PROVIDED INFORMATION.
:::

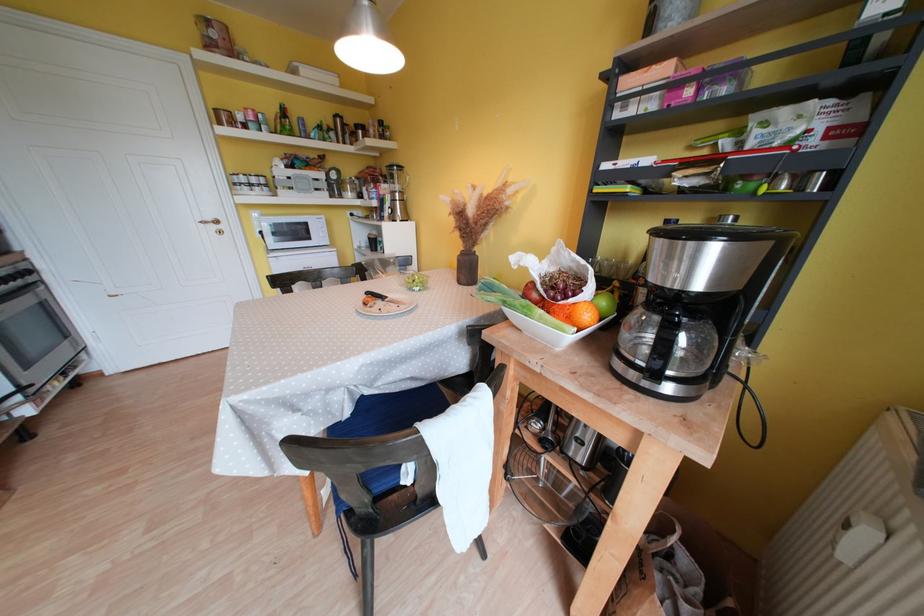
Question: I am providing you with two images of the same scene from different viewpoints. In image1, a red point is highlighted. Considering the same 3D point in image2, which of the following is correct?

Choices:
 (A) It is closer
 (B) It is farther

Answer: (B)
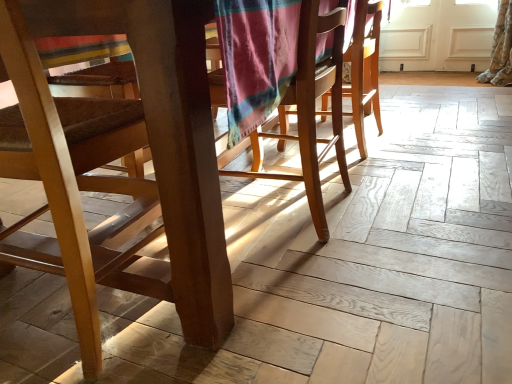
Question: Could you tell me if wooden chair at left, marked as the 1th chair in a left-to-right arrangement, is facing wooden chair at center, the 2th chair in the left-to-right sequence?

Choices:
 (A) no
 (B) yes

Answer: (A)

Question: Is the depth of wooden chair at left, which is the 2th chair in right-to-left order, greater than that of wooden chair at center, the 2th chair in the left-to-right sequence?

Choices:
 (A) yes
 (B) no

Answer: (B)

Question: Does wooden chair at left, which is the 2th chair in right-to-left order, appear on the right side of wooden chair at center, the 2th chair in the left-to-right sequence?

Choices:
 (A) yes
 (B) no

Answer: (B)

Question: From the image's perspective, is wooden chair at left, marked as the 1th chair in a left-to-right arrangement, below wooden chair at center, the 2th chair in the left-to-right sequence?

Choices:
 (A) no
 (B) yes

Answer: (B)

Question: Can you confirm if wooden chair at left, marked as the 1th chair in a left-to-right arrangement, is thinner than wooden chair at center, the 2th chair in the left-to-right sequence?

Choices:
 (A) no
 (B) yes

Answer: (A)

Question: Can you confirm if wooden chair at left, marked as the 1th chair in a left-to-right arrangement, is shorter than wooden chair at center, the 2th chair in the left-to-right sequence?

Choices:
 (A) no
 (B) yes

Answer: (A)

Question: From the image's perspective, does wooden chair at center, which is the 1th chair from right to left, appear higher than wooden chair at left, marked as the 1th chair in a left-to-right arrangement?

Choices:
 (A) yes
 (B) no

Answer: (A)

Question: Can you confirm if wooden chair at center, which is the 1th chair from right to left, is smaller than wooden chair at left, marked as the 1th chair in a left-to-right arrangement?

Choices:
 (A) yes
 (B) no

Answer: (A)

Question: Is wooden chair at center, which is the 1th chair from right to left, bigger than wooden chair at left, marked as the 1th chair in a left-to-right arrangement?

Choices:
 (A) no
 (B) yes

Answer: (A)

Question: Is wooden chair at center, the 2th chair in the left-to-right sequence, wider than wooden chair at left, which is the 2th chair in right-to-left order?

Choices:
 (A) no
 (B) yes

Answer: (A)

Question: Is wooden chair at center, which is the 1th chair from right to left, surrounding wooden chair at left, which is the 2th chair in right-to-left order?

Choices:
 (A) yes
 (B) no

Answer: (B)

Question: Does wooden chair at center, the 2th chair in the left-to-right sequence, turn towards wooden chair at left, marked as the 1th chair in a left-to-right arrangement?

Choices:
 (A) yes
 (B) no

Answer: (B)

Question: From their relative heights in the image, would you say wooden chair at left, which is the 2th chair in right-to-left order, is taller or shorter than wooden chair at center, the 2th chair in the left-to-right sequence?

Choices:
 (A) short
 (B) tall

Answer: (B)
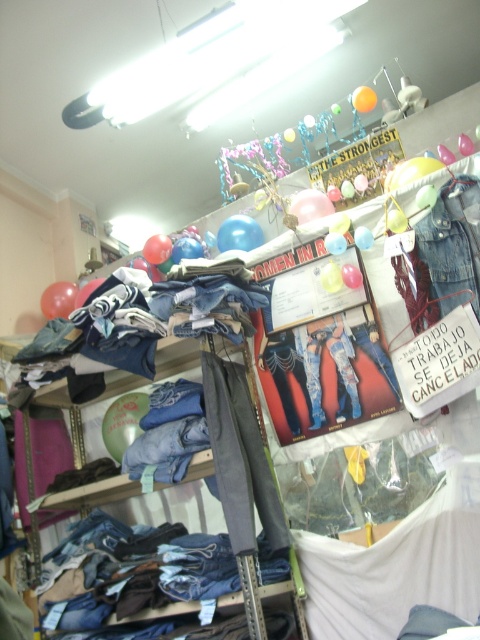
Does point (346, 317) lie behind point (434, 285)?

Yes, it is.

Which is above, denim jeans at center or denim jacket at upper right?

denim jacket at upper right is higher up.

Is point (307, 408) more distant than point (432, 208)?

Yes, it is.

Where is `denim jeans at center`? denim jeans at center is located at coordinates (325, 372).

Consider the image. Does denim jeans at center come in front of orange matte balloon at upper center?

Yes.

Looking at this image, who is positioned more to the right, denim jeans at center or orange matte balloon at upper center?

From the viewer's perspective, orange matte balloon at upper center appears more on the right side.

Does point (300, 404) lie in front of point (362, 93)?

Yes.

At what (x,y) coordinates should I click in order to perform the action: click on denim jeans at center. Please return your answer as a coordinate pair (x, y). The width and height of the screenshot is (480, 640). Looking at the image, I should click on (325, 372).

Can you confirm if denim jacket at upper right is smaller than yellow paper balloon at upper center?

Incorrect, denim jacket at upper right is not smaller in size than yellow paper balloon at upper center.

Does denim jacket at upper right have a greater height compared to yellow paper balloon at upper center?

Indeed, denim jacket at upper right has a greater height compared to yellow paper balloon at upper center.

Is point (445, 241) positioned before point (322, 272)?

Yes, it is in front of point (322, 272).

This screenshot has width=480, height=640. I want to click on denim jacket at upper right, so click(453, 243).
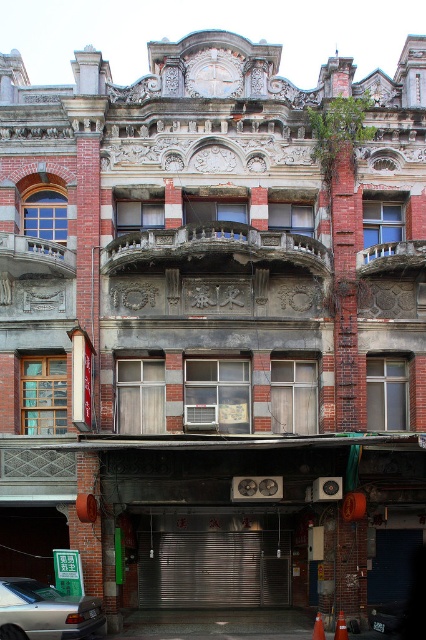
Question: Does silver metallic car at lower left appear on the left side of orange matte traffic cone at center?

Choices:
 (A) no
 (B) yes

Answer: (B)

Question: Does orange matte traffic cone at center appear over orange plastic cone at center?

Choices:
 (A) yes
 (B) no

Answer: (A)

Question: Is orange matte traffic cone at center to the left of orange plastic cone at center from the viewer's perspective?

Choices:
 (A) yes
 (B) no

Answer: (B)

Question: Which object is the farthest from the orange matte traffic cone at center?

Choices:
 (A) silver metallic car at lower left
 (B) orange plastic cone at center

Answer: (A)

Question: Which of the following is the farthest from the observer?

Choices:
 (A) (325, 637)
 (B) (40, 605)

Answer: (A)

Question: Among these points, which one is nearest to the camera?

Choices:
 (A) (94, 609)
 (B) (337, 625)
 (C) (317, 624)

Answer: (C)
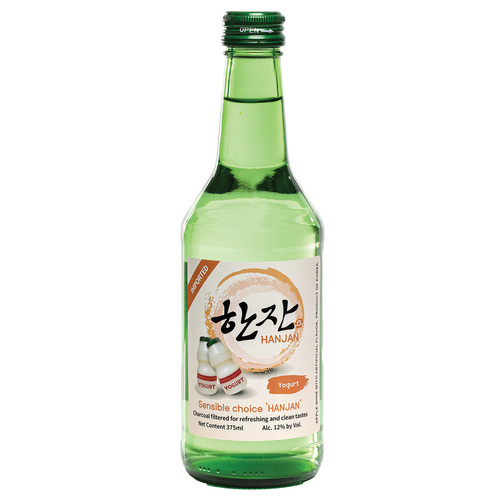
At what (x,y) coordinates should I click in order to perform the action: click on green bottle. Please return your answer as a coordinate pair (x, y). This screenshot has width=500, height=500. Looking at the image, I should click on (252, 208), (246, 463), (247, 85).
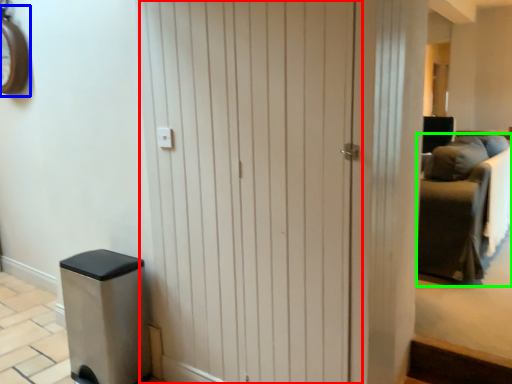
Question: Which object is the closest to the barn door (highlighted by a red box)? Choose among these: clock (highlighted by a blue box) or furniture (highlighted by a green box).

Choices:
 (A) clock
 (B) furniture

Answer: (B)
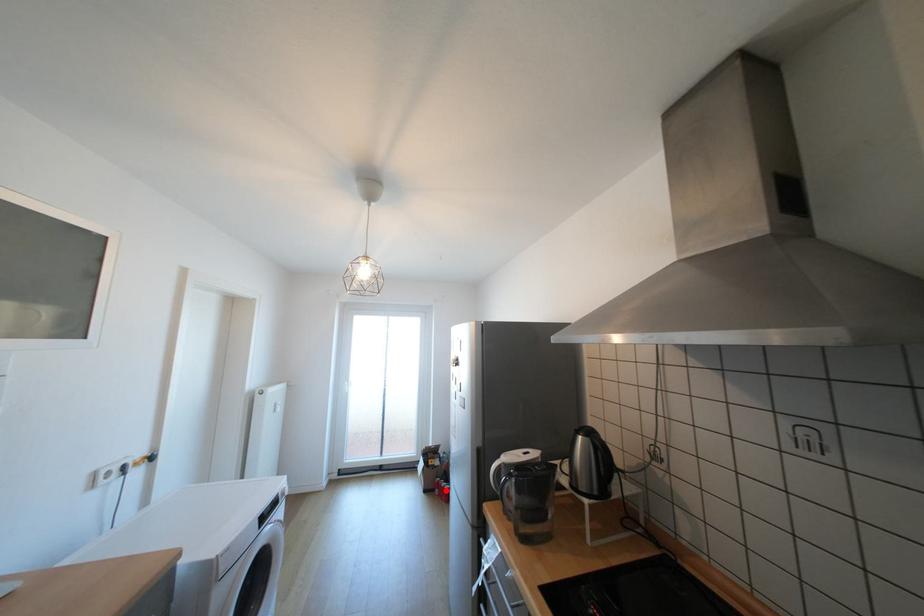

:::

TASK OBJECTIVE.
Rewrite the data above as a JSON list of strings, one string per line, skipping blank lines and leaving out the picture markers.

FINISHED TASK.
[
  "Question: I am providing you with two images of the same scene from different viewpoints. In image1, a red point is highlighted. Considering the same 3D point in image2, which of the following is correct?",
  "Choices:",
  " (A) It is closer",
  " (B) It is farther",
  "Answer: (B)",
  "Question: Could you tell me if wooden chair at left, marked as the 1th chair in a left-to-right arrangement, is facing wooden chair at center, the 2th chair in the left-to-right sequence?",
  "Choices:",
  " (A) no",
  " (B) yes",
  "Answer: (A)",
  "Question: Is the depth of wooden chair at left, which is the 2th chair in right-to-left order, greater than that of wooden chair at center, the 2th chair in the left-to-right sequence?",
  "Choices:",
  " (A) yes",
  " (B) no",
  "Answer: (B)",
  "Question: Does wooden chair at left, which is the 2th chair in right-to-left order, appear on the right side of wooden chair at center, the 2th chair in the left-to-right sequence?",
  "Choices:",
  " (A) yes",
  " (B) no",
  "Answer: (B)",
  "Question: From the image's perspective, is wooden chair at left, marked as the 1th chair in a left-to-right arrangement, below wooden chair at center, the 2th chair in the left-to-right sequence?",
  "Choices:",
  " (A) no",
  " (B) yes",
  "Answer: (B)",
  "Question: Can you confirm if wooden chair at left, marked as the 1th chair in a left-to-right arrangement, is thinner than wooden chair at center, the 2th chair in the left-to-right sequence?",
  "Choices:",
  " (A) no",
  " (B) yes",
  "Answer: (A)",
  "Question: Can you confirm if wooden chair at left, marked as the 1th chair in a left-to-right arrangement, is shorter than wooden chair at center, the 2th chair in the left-to-right sequence?",
  "Choices:",
  " (A) no",
  " (B) yes",
  "Answer: (A)",
  "Question: From the image's perspective, does wooden chair at center, which is the 1th chair from right to left, appear higher than wooden chair at left, marked as the 1th chair in a left-to-right arrangement?",
  "Choices:",
  " (A) yes",
  " (B) no",
  "Answer: (A)",
  "Question: Can you confirm if wooden chair at center, which is the 1th chair from right to left, is smaller than wooden chair at left, marked as the 1th chair in a left-to-right arrangement?",
  "Choices:",
  " (A) yes",
  " (B) no",
  "Answer: (A)",
  "Question: Is wooden chair at center, which is the 1th chair from right to left, bigger than wooden chair at left, marked as the 1th chair in a left-to-right arrangement?",
  "Choices:",
  " (A) no",
  " (B) yes",
  "Answer: (A)",
  "Question: Is wooden chair at center, the 2th chair in the left-to-right sequence, wider than wooden chair at left, which is the 2th chair in right-to-left order?",
  "Choices:",
  " (A) no",
  " (B) yes",
  "Answer: (A)",
  "Question: Is wooden chair at center, which is the 1th chair from right to left, surrounding wooden chair at left, which is the 2th chair in right-to-left order?",
  "Choices:",
  " (A) yes",
  " (B) no",
  "Answer: (B)",
  "Question: Does wooden chair at center, the 2th chair in the left-to-right sequence, turn towards wooden chair at left, marked as the 1th chair in a left-to-right arrangement?",
  "Choices:",
  " (A) yes",
  " (B) no",
  "Answer: (B)",
  "Question: From their relative heights in the image, would you say wooden chair at left, which is the 2th chair in right-to-left order, is taller or shorter than wooden chair at center, the 2th chair in the left-to-right sequence?",
  "Choices:",
  " (A) short",
  " (B) tall",
  "Answer: (B)",
  "Does point (346, 317) lie behind point (434, 285)?",
  "Yes, it is.",
  "Which is above, denim jeans at center or denim jacket at upper right?",
  "denim jacket at upper right is higher up.",
  "Is point (307, 408) more distant than point (432, 208)?",
  "Yes, it is.",
  "Where is `denim jeans at center`? denim jeans at center is located at coordinates (325, 372).",
  "Consider the image. Does denim jeans at center come in front of orange matte balloon at upper center?",
  "Yes.",
  "Looking at this image, who is positioned more to the right, denim jeans at center or orange matte balloon at upper center?",
  "From the viewer's perspective, orange matte balloon at upper center appears more on the right side.",
  "Does point (300, 404) lie in front of point (362, 93)?",
  "Yes.",
  "At what (x,y) coordinates should I click in order to perform the action: click on denim jeans at center. Please return your answer as a coordinate pair (x, y). The width and height of the screenshot is (480, 640). Looking at the image, I should click on (325, 372).",
  "Can you confirm if denim jacket at upper right is smaller than yellow paper balloon at upper center?",
  "Incorrect, denim jacket at upper right is not smaller in size than yellow paper balloon at upper center.",
  "Does denim jacket at upper right have a greater height compared to yellow paper balloon at upper center?",
  "Indeed, denim jacket at upper right has a greater height compared to yellow paper balloon at upper center.",
  "Is point (445, 241) positioned before point (322, 272)?",
  "Yes, it is in front of point (322, 272).",
  "This screenshot has width=480, height=640. I want to click on denim jacket at upper right, so click(453, 243).",
  "Question: Does silver metallic car at lower left appear on the left side of orange matte traffic cone at center?",
  "Choices:",
  " (A) no",
  " (B) yes",
  "Answer: (B)",
  "Question: Does orange matte traffic cone at center appear over orange plastic cone at center?",
  "Choices:",
  " (A) yes",
  " (B) no",
  "Answer: (A)",
  "Question: Is orange matte traffic cone at center to the left of orange plastic cone at center from the viewer's perspective?",
  "Choices:",
  " (A) yes",
  " (B) no",
  "Answer: (B)",
  "Question: Which object is the farthest from the orange matte traffic cone at center?",
  "Choices:",
  " (A) silver metallic car at lower left",
  " (B) orange plastic cone at center",
  "Answer: (A)",
  "Question: Which of the following is the farthest from the observer?",
  "Choices:",
  " (A) (325, 637)",
  " (B) (40, 605)",
  "Answer: (A)",
  "Question: Among these points, which one is nearest to the camera?",
  "Choices:",
  " (A) (94, 609)",
  " (B) (337, 625)",
  " (C) (317, 624)",
  "Answer: (C)",
  "At what (x,y) coordinates should I click in order to perform the action: click on green bottle. Please return your answer as a coordinate pair (x, y). This screenshot has width=500, height=500. Looking at the image, I should click on (252, 208), (246, 463), (247, 85).",
  "Question: Which object is the closest to the barn door (highlighted by a red box)? Choose among these: clock (highlighted by a blue box) or furniture (highlighted by a green box).",
  "Choices:",
  " (A) clock",
  " (B) furniture",
  "Answer: (B)"
]